| DIRECTIONS FOR THIS TASK |
The expected response is a copy of every line in the entries below that includes the word "camera".

| RECORDS PROVIDED |

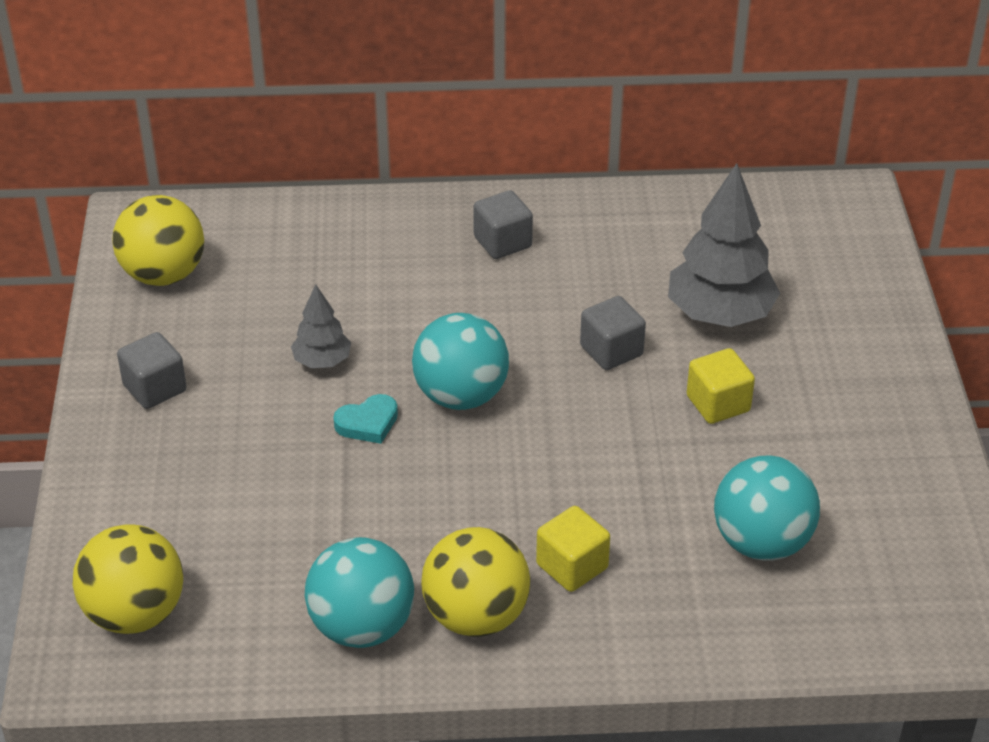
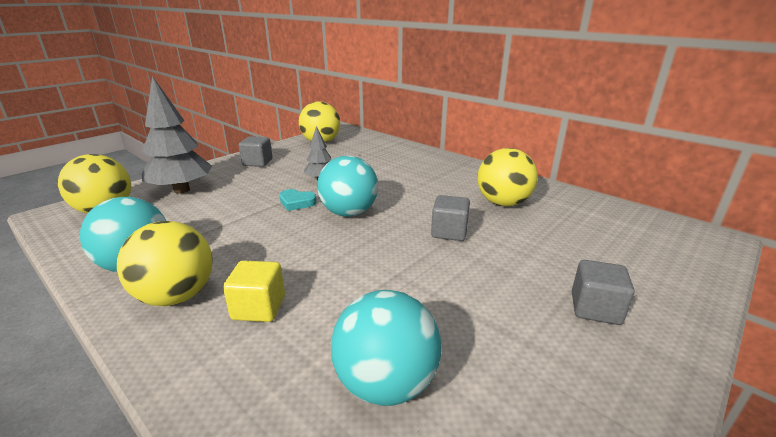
camera: 45 degrees right, 15 degrees down
(502, 242) = (459, 179): grey cube -> grey cube (595, 309)
(609, 261) = (503, 203): none -> yellow ball
(718, 404) = (477, 285): yellow cube -> none
(720, 314) = (539, 247): grey tree -> grey tree (182, 190)

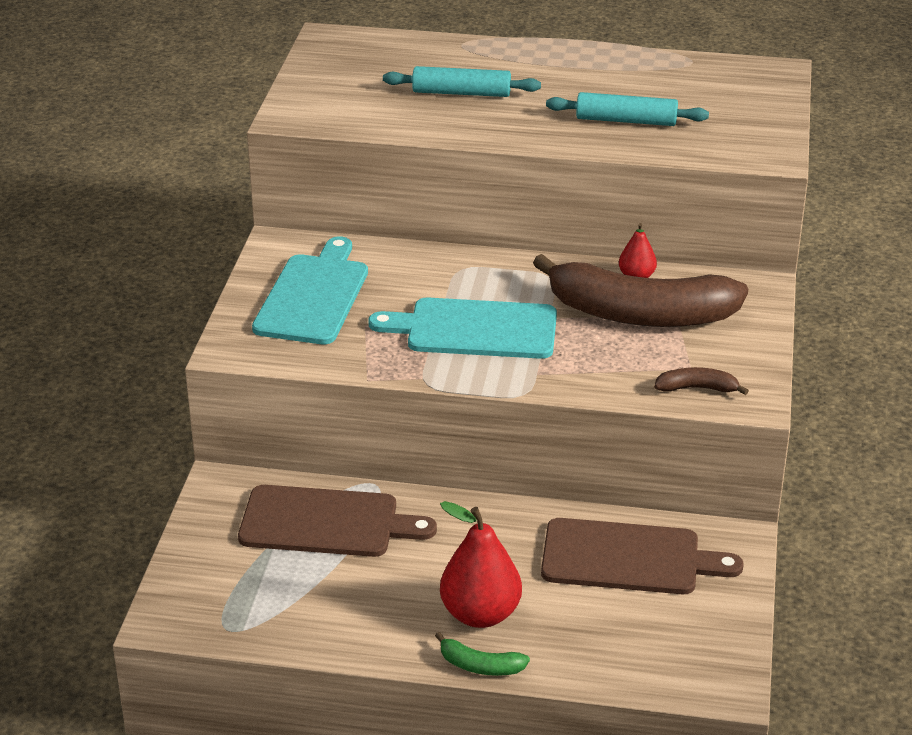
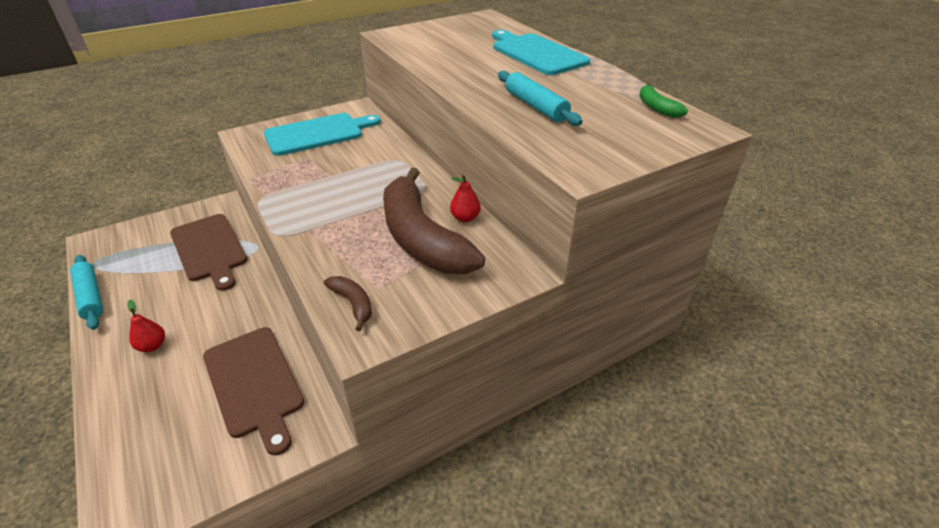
camera: 50 degrees right, 5 degrees up
(461, 93) = (483, 57): turquoise rolling pin -> turquoise rolling pin (90, 296)
(475, 329) = (335, 189): turquoise cutting board -> turquoise cutting board (536, 53)
(480, 614) = (152, 346): red pear -> red pear, size x0.53
(480, 666) = (96, 372): green banana -> green banana (656, 107)

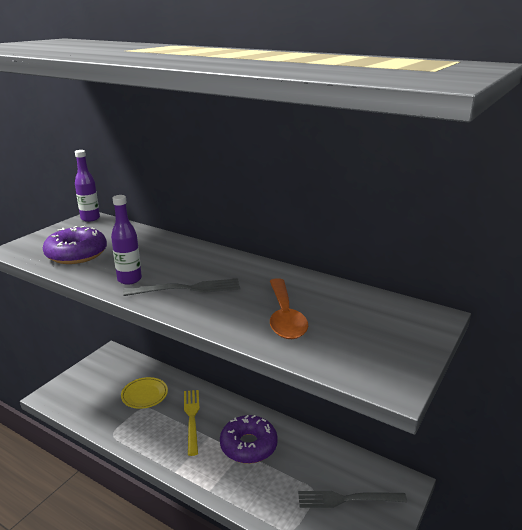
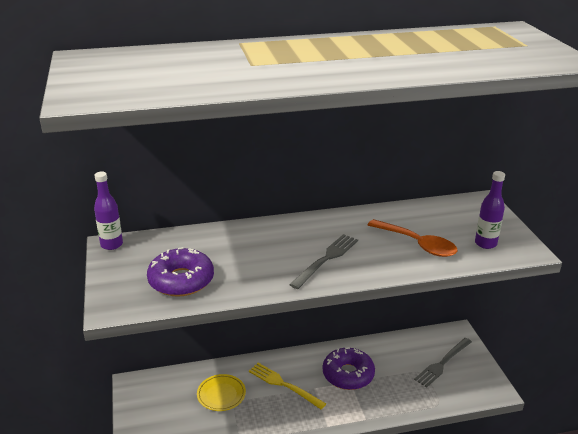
camera: 45 degrees left, 5 degrees up
(129, 279) = (272, 276): purple bottle -> purple bottle (485, 243)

| EXERCISE ANSWER |
camera: 45 degrees right, 15 degrees down
camera: 50 degrees right, 5 degrees up
camera: 45 degrees left, 5 degrees up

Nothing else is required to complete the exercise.